Each line of the listing that includes the string "turned" is to be identified and copied.
-------- Study material
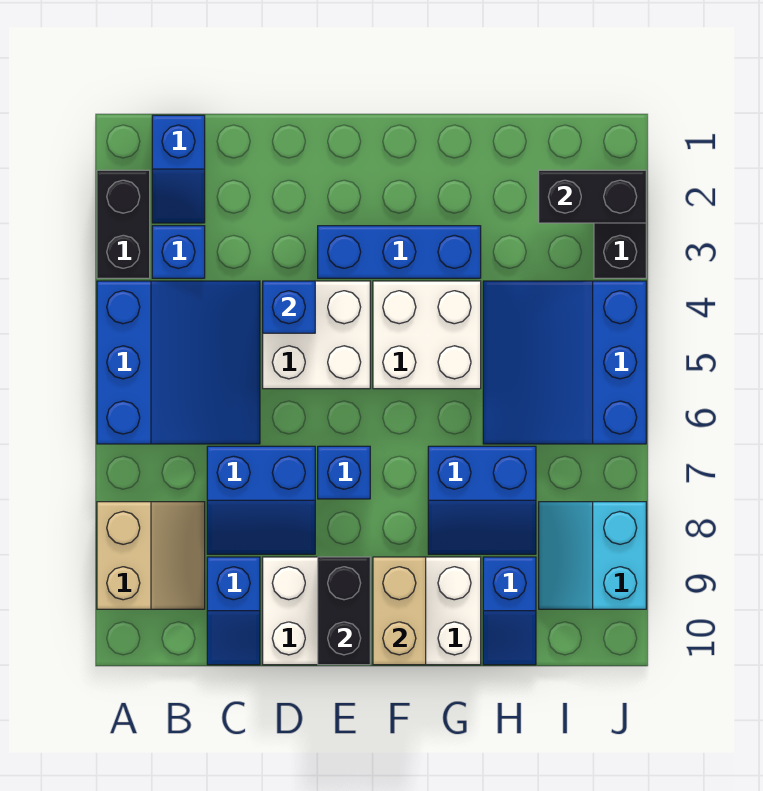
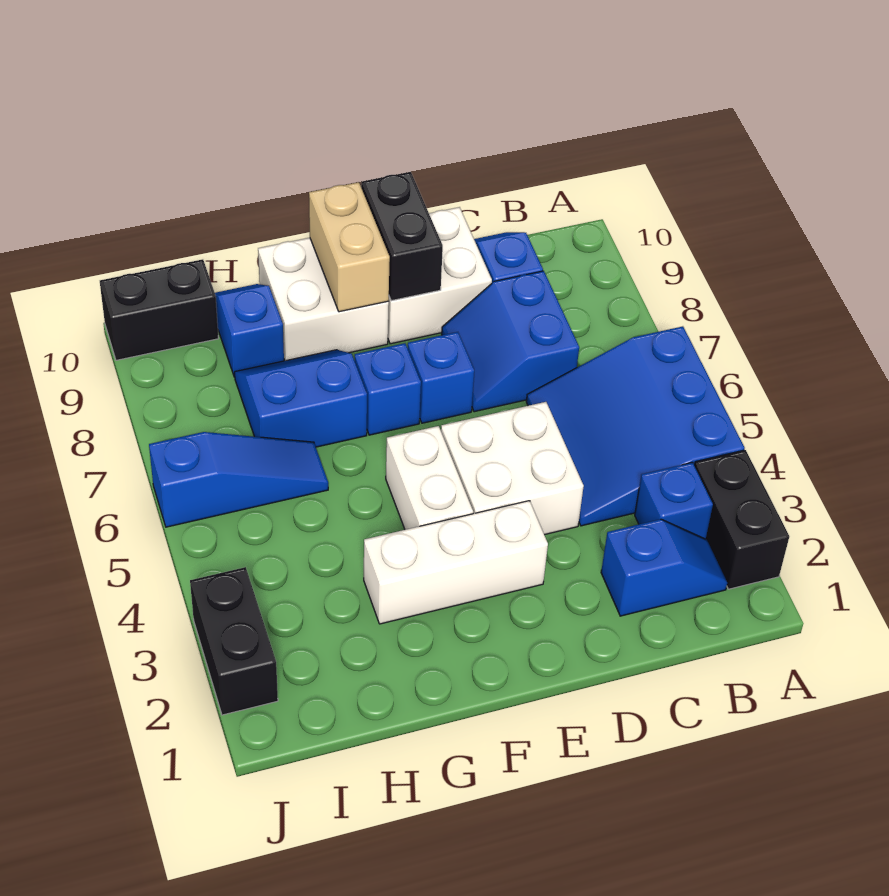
tan 2x2 slope [97,502,205,609] -> none
blue 1x2 slope [152,115,205,223] -> blue 1x2 slope turned to [601,519,727,616]
blue 2x2 slope [207,446,315,554] -> blue 2x2 slope turned to [442,271,579,412]
blue 1x1 brick [263,281,315,333] -> blue 1x1 brick moved to [355,343,421,435]
blue 1x3 brick [318,226,481,278] -> white 1x3 brick [364,501,548,624]
white 2x2 brick [373,281,481,389] -> white 1x2 brick [386,426,473,530]
blue 3x3 slope [483,281,646,444] -> blue 1x3 slope [149,432,328,527]
black 1x2 brick [539,170,646,223] -> black 1x2 brick moved to [100,259,218,360]
cyan 2x2 slope [539,502,646,609] -> none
----------------
**Answer to the problem:**
blue 1x2 slope [152,115,205,223] -> blue 1x2 slope turned to [601,519,727,616]
blue 2x2 slope [207,446,315,554] -> blue 2x2 slope turned to [442,271,579,412]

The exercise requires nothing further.